-- Aim of the exercise --
Filter the listing below, keeping every line that holds "AGND".

-- Records shown --
______________________________

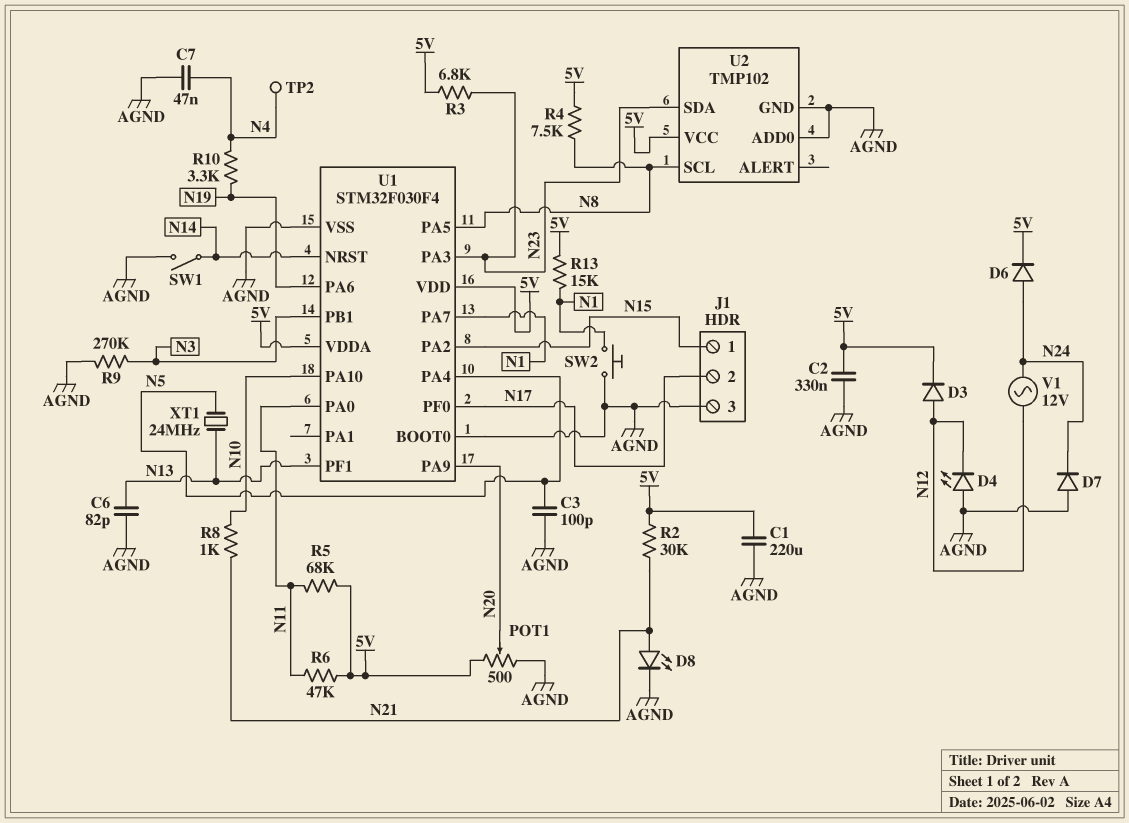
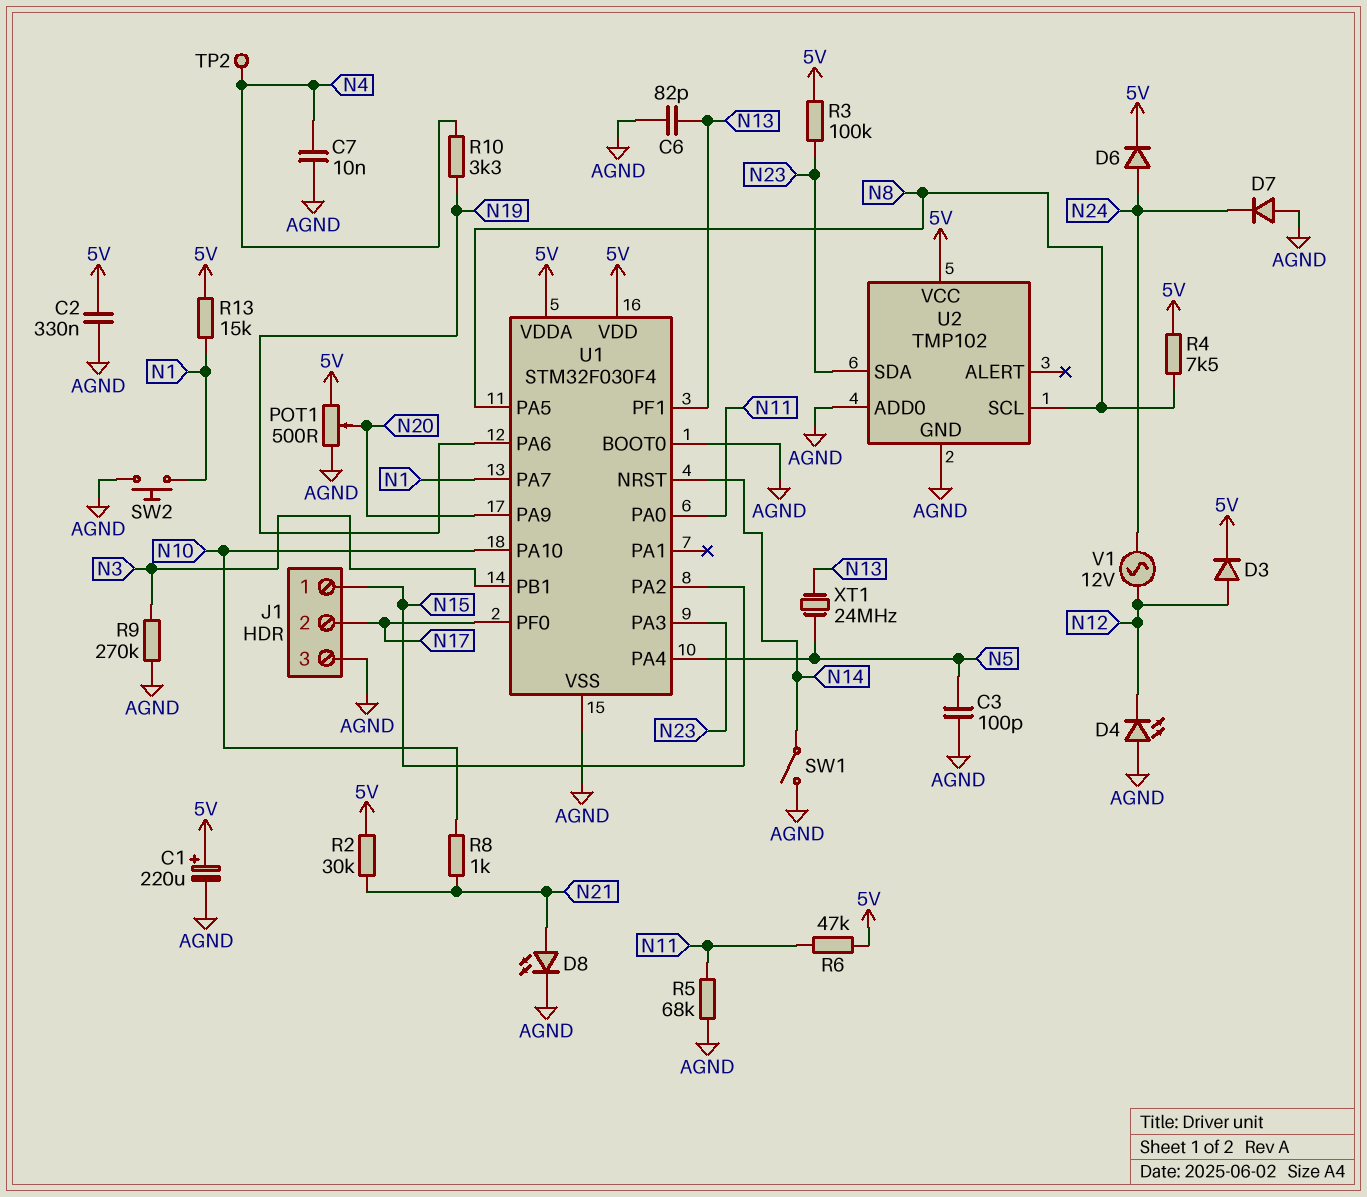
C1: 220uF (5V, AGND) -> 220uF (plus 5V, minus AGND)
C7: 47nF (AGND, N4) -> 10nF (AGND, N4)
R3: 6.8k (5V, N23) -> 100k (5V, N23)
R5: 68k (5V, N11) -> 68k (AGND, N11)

______________________________

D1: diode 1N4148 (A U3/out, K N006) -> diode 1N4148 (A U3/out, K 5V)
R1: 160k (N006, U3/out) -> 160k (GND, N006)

______________________________

-- Answer below --
C1: 220uF (5V, AGND) -> 220uF (plus 5V, minus AGND)
C7: 47nF (AGND, N4) -> 10nF (AGND, N4)
R5: 68k (5V, N11) -> 68k (AGND, N11)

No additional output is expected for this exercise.